> **What to produce**: An exact copy of every line from the one holding "green square: (133, 34) -> (86, 58), moved" to the end of the entries below is required; leave the pictures out.

################

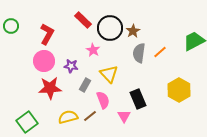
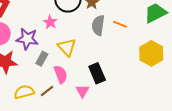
orange line: (160, 52) -> (120, 24), turned 64
purple star: (71, 66) -> (27, 39), size x1.5
yellow hexagon: (179, 90) -> (151, 53), moved

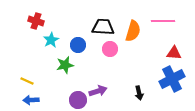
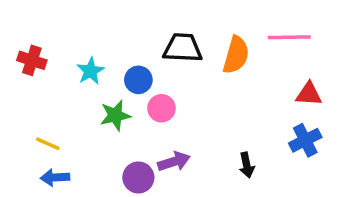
red cross: (36, 21) -> (32, 60), moved
pink circle: (110, 49) -> (161, 108), moved
blue cross: (172, 79) -> (305, 140), size x0.7

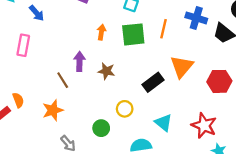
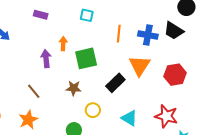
blue cross: (196, 18) -> (148, 35), moved
green square: (133, 34) -> (86, 58), moved
purple arrow: (79, 61) -> (46, 59), moved
brown star: (106, 71) -> (74, 88), moved

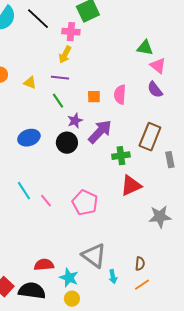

################

> **Exercise response**:
green square: (133, 34) -> (86, 58), moved
purple arrow: (79, 61) -> (46, 59), moved
brown star: (106, 71) -> (74, 88), moved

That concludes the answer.